What you need to do:
Set down, exactly as written, the lines from the top of the data to the line that holds "pink rectangle: (70, 15)", and omit the pictures.

[Record excerpts]

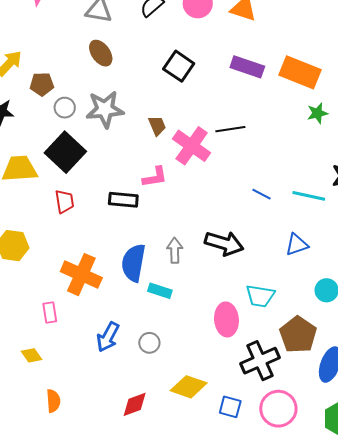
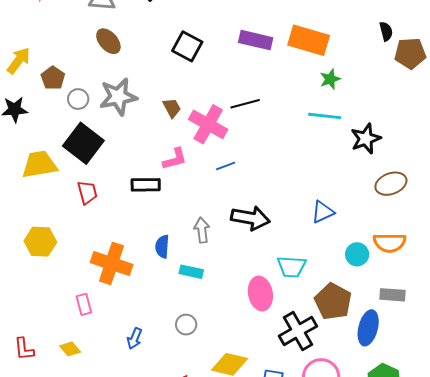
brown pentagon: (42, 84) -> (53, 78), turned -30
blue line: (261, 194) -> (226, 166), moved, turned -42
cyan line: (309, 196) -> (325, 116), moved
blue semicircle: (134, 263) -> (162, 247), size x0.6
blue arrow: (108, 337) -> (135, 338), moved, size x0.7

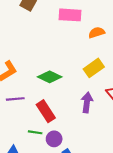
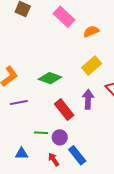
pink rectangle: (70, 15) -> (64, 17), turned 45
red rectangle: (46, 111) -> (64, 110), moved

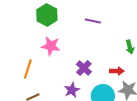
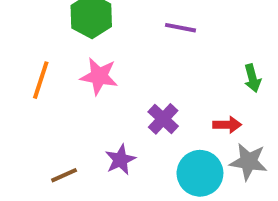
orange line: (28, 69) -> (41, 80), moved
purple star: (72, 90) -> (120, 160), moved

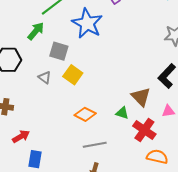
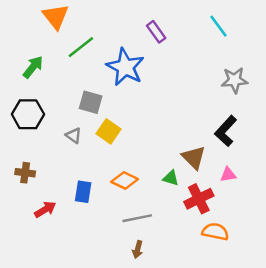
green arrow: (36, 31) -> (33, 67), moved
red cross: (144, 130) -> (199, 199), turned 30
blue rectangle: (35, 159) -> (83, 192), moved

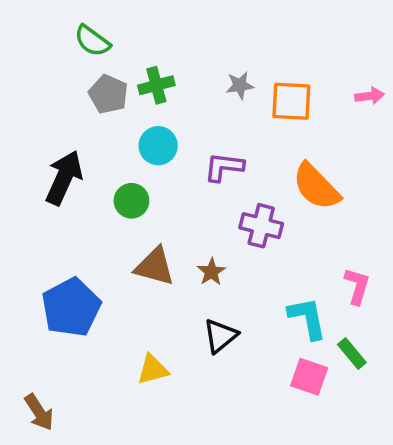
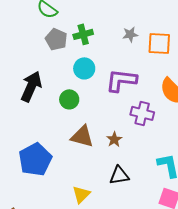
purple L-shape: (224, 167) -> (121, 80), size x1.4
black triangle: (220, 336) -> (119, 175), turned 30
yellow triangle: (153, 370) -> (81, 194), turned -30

[/Record excerpts]

Exercise solution:
brown pentagon: (42, 84) -> (53, 78), turned -30
blue line: (261, 194) -> (226, 166), moved, turned -42
cyan line: (309, 196) -> (325, 116), moved
blue semicircle: (134, 263) -> (162, 247), size x0.6
blue arrow: (108, 337) -> (135, 338), moved, size x0.7

pink rectangle: (70, 15) -> (64, 17), turned 45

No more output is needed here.